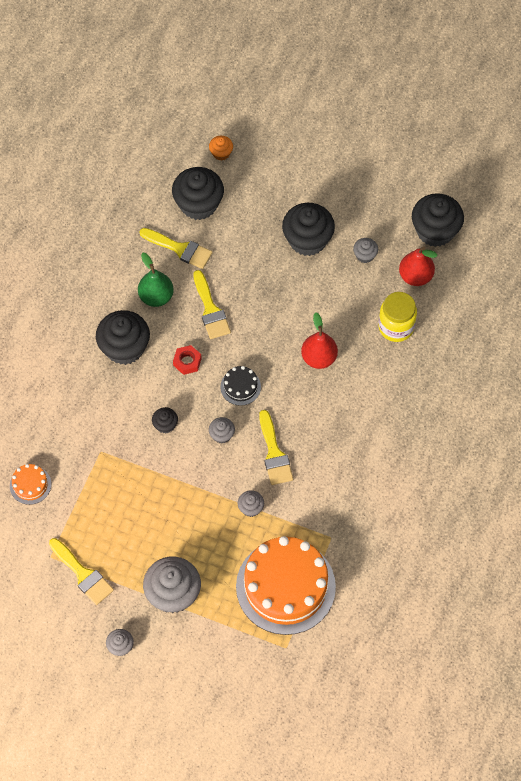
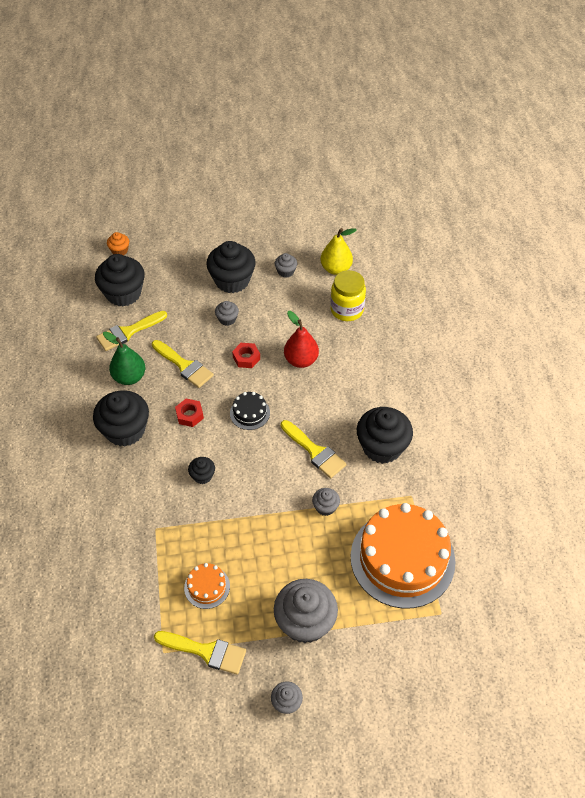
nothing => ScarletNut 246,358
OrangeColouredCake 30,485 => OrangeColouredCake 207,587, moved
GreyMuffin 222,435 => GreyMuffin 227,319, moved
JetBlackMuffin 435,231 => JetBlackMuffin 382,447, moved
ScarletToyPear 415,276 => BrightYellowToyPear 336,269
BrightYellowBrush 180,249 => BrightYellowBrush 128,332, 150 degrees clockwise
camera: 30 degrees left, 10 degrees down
——
**Exercise details**
Write out all the records again, exactly, minus any pictures.

**Solution to this task**
nothing => ScarletNut 246,358
OrangeColouredCake 30,485 => OrangeColouredCake 207,587, moved
GreyMuffin 222,435 => GreyMuffin 227,319, moved
JetBlackMuffin 435,231 => JetBlackMuffin 382,447, moved
ScarletToyPear 415,276 => BrightYellowToyPear 336,269
BrightYellowBrush 180,249 => BrightYellowBrush 128,332, 150 degrees clockwise
camera: 30 degrees left, 10 degrees down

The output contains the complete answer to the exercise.